◆ **TASK TO CARRY OUT**
Please repeat the entries below exactly as written, leaving out any images.

Extracted records

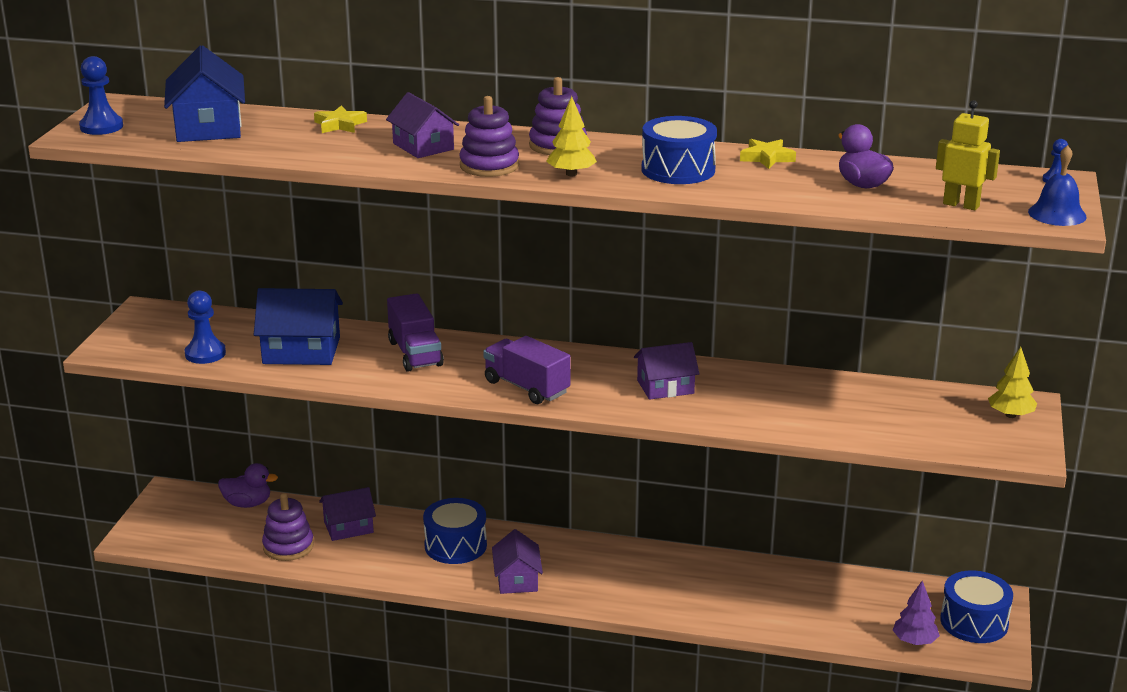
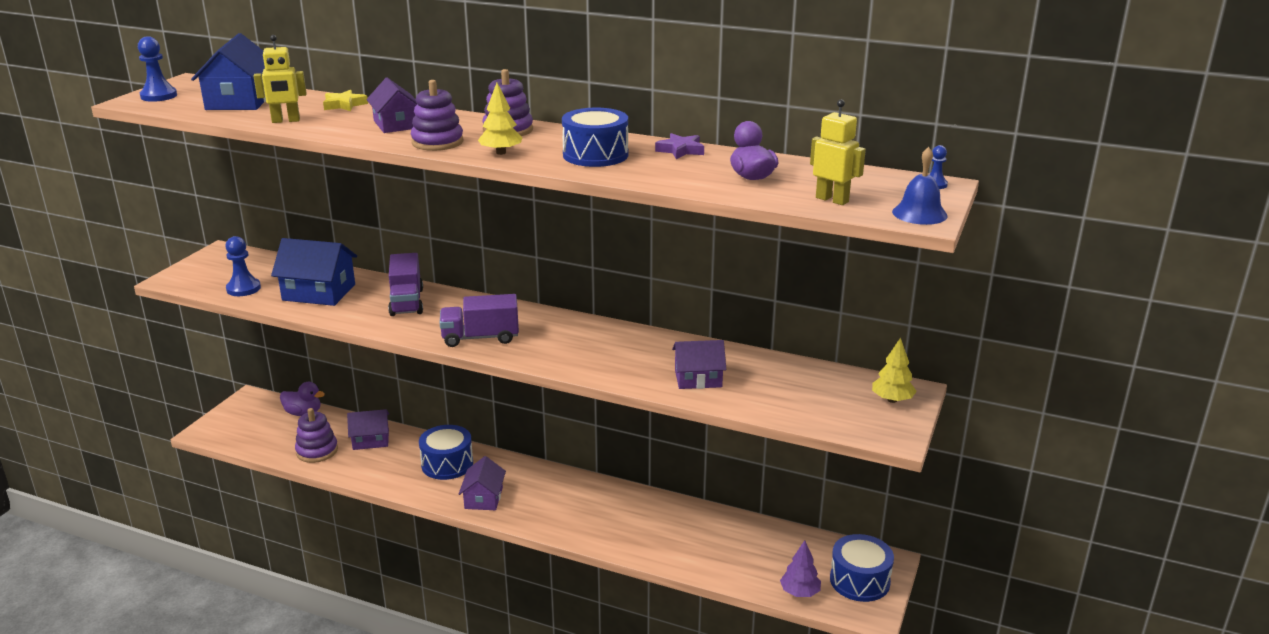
camera: 10 degrees right, 0 degrees up
(288, 150) = (286, 121): none -> yellow robot
(526, 387) = (480, 337): purple truck -> purple truck turned 60 degrees counterclockwise
(665, 387) = (596, 347): purple house -> purple house (698, 378)
(767, 158) = (680, 150): yellow star -> purple star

◆ **TASK RESULT**
camera: 10 degrees right, 0 degrees up
(288, 150) = (286, 121): none -> yellow robot
(526, 387) = (480, 337): purple truck -> purple truck turned 60 degrees counterclockwise
(665, 387) = (596, 347): purple house -> purple house (698, 378)
(767, 158) = (680, 150): yellow star -> purple star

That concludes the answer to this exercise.